Please pull out every line in the rows below that contains the string "kern".

- _Extracted material_
-- BEGIN --

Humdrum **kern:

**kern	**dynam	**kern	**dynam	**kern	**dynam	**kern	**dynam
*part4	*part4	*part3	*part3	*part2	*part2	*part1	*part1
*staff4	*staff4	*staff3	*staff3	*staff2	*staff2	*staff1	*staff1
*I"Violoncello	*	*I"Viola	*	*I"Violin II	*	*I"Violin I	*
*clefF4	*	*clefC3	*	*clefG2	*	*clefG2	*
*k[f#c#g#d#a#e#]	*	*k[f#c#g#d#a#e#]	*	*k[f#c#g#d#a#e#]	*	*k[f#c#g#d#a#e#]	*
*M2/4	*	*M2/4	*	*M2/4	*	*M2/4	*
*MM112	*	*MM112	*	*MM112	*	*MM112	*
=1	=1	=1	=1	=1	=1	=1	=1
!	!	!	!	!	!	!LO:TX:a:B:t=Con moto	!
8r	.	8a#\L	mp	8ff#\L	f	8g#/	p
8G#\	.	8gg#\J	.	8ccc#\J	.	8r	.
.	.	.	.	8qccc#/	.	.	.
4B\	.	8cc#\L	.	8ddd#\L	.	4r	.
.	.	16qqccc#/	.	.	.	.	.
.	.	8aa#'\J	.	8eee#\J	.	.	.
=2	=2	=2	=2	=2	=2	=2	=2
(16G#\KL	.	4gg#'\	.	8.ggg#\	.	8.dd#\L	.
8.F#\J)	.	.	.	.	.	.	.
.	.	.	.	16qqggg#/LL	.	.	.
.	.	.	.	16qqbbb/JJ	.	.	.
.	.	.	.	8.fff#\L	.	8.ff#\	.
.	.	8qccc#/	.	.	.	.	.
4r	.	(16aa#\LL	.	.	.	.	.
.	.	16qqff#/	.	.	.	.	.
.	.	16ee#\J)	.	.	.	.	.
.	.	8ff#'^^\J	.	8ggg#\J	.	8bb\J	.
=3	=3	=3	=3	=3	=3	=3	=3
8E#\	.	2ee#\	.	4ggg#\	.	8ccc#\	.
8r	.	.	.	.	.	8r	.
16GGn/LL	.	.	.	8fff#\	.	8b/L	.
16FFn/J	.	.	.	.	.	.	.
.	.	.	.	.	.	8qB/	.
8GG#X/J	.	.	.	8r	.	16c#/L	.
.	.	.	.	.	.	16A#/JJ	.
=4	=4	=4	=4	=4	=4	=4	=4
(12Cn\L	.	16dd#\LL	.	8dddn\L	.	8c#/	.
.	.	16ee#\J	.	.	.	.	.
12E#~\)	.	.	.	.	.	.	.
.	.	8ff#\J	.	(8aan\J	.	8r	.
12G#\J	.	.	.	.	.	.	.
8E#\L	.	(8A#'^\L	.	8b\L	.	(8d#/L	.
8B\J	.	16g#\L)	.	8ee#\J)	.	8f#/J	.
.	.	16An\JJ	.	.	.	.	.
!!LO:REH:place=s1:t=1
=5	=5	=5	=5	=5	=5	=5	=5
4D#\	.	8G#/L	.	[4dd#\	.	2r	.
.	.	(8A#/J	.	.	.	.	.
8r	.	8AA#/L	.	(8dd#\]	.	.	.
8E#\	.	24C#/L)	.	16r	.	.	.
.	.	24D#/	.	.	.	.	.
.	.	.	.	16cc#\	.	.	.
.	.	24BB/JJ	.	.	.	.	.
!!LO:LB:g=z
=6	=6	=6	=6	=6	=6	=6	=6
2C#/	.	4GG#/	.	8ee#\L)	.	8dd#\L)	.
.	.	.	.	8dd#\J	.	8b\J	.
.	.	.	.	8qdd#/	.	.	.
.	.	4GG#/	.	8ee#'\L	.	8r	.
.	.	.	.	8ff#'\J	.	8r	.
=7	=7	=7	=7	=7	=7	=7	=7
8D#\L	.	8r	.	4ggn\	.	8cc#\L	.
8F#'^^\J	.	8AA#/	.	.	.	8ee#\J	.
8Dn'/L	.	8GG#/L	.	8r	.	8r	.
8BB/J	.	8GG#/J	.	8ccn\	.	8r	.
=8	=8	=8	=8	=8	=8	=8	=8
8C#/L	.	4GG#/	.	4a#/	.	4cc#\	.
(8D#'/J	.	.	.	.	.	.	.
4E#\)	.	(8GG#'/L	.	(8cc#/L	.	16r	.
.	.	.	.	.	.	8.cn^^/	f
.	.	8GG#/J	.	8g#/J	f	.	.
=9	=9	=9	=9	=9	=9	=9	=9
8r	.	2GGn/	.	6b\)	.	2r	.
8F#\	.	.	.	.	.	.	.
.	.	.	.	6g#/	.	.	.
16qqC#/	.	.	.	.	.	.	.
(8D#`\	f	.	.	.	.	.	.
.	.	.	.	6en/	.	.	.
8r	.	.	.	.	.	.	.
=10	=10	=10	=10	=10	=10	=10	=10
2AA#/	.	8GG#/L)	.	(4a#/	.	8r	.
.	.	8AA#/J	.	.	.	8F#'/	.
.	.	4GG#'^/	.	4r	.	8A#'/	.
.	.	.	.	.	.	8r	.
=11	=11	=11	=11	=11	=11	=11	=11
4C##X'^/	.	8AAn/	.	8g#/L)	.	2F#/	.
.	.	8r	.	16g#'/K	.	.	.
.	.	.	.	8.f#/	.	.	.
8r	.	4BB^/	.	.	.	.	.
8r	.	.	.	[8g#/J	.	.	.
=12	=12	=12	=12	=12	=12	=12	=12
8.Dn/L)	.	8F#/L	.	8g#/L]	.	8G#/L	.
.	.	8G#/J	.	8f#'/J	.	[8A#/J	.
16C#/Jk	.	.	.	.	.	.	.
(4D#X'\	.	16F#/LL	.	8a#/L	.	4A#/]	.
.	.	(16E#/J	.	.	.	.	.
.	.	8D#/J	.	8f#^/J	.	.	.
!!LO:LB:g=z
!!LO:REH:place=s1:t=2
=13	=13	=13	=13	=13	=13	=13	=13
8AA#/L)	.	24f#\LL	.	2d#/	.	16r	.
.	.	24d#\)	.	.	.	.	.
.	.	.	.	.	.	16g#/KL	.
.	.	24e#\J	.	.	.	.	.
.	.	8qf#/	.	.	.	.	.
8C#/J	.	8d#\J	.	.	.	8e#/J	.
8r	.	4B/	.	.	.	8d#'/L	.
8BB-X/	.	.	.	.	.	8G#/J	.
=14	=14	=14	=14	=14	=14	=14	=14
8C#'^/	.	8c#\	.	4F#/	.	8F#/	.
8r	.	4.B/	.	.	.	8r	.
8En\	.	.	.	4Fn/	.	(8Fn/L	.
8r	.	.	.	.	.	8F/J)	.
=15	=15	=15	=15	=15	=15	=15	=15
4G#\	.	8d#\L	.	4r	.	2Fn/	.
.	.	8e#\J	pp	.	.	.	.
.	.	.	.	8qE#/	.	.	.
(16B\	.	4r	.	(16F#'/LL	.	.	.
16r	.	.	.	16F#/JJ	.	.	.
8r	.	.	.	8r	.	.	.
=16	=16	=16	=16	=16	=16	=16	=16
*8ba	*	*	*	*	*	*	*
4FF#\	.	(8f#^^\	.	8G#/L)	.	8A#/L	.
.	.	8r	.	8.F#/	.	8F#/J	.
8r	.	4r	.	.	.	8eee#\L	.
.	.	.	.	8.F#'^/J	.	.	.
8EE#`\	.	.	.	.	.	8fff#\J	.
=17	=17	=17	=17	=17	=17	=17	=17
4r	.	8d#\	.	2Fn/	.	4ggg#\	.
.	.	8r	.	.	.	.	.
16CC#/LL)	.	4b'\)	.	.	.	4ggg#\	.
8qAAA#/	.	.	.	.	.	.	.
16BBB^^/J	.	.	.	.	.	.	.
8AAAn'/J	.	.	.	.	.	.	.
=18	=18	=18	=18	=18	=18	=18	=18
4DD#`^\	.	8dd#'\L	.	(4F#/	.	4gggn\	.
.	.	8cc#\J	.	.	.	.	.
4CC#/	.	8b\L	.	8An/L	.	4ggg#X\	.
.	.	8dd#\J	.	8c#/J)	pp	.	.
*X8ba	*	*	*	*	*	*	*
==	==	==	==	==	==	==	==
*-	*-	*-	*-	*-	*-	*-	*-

-- END --

- _Output of the exercise_
Humdrum **kern:
**kern	**dynam	**kern	**dynam	**kern	**dynam	**kern	**dynam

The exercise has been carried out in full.